▶ PROBLEM TO WORK ON
Present each line of the entries below that holds the word "moved".

☆ ☆ ☆ ☆ ☆

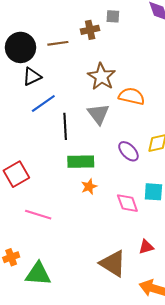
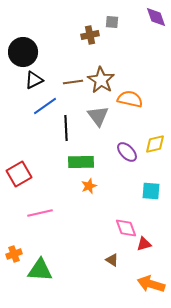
brown line: (58, 43) -> (73, 82), moved
pink diamond: (127, 203) -> (126, 228), moved
pink line: (38, 215) -> (40, 213), turned -30
brown triangle: (113, 263) -> (112, 260), size x0.5

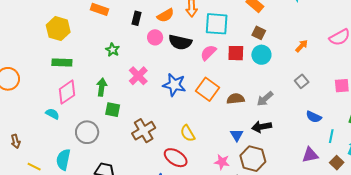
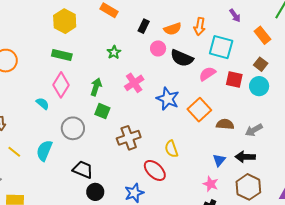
pink diamond: (67, 92) -> (61, 85), turned -35
brown hexagon: (253, 159) -> (248, 187), moved
pink star: (222, 162) -> (211, 184), moved

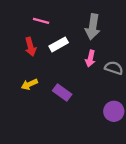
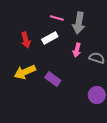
pink line: (41, 21) -> (57, 18), moved
yellow arrow: (29, 84) -> (25, 72), size x1.5

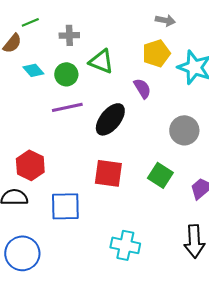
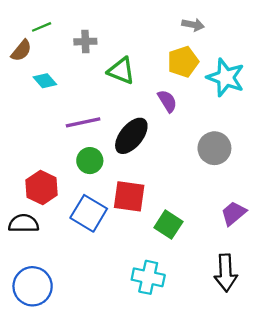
green circle: (66, 74) -> (90, 161), moved
green square: (160, 175) -> (168, 225), moved
blue square: (65, 206) -> (89, 213), moved, turned 32

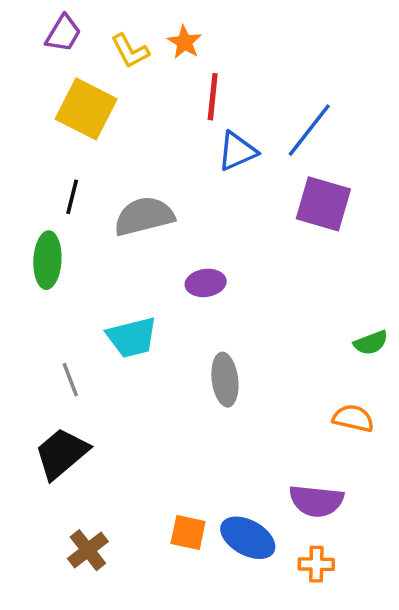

☆ ☆ ☆ ☆ ☆

▶ EXERCISE RESPONSE
brown line: (58, 43) -> (73, 82), moved
pink diamond: (127, 203) -> (126, 228), moved
brown hexagon: (253, 159) -> (248, 187), moved
pink star: (222, 162) -> (211, 184), moved
pink line: (41, 21) -> (57, 18), moved
green circle: (66, 74) -> (90, 161), moved
green square: (160, 175) -> (168, 225), moved
blue square: (65, 206) -> (89, 213), moved, turned 32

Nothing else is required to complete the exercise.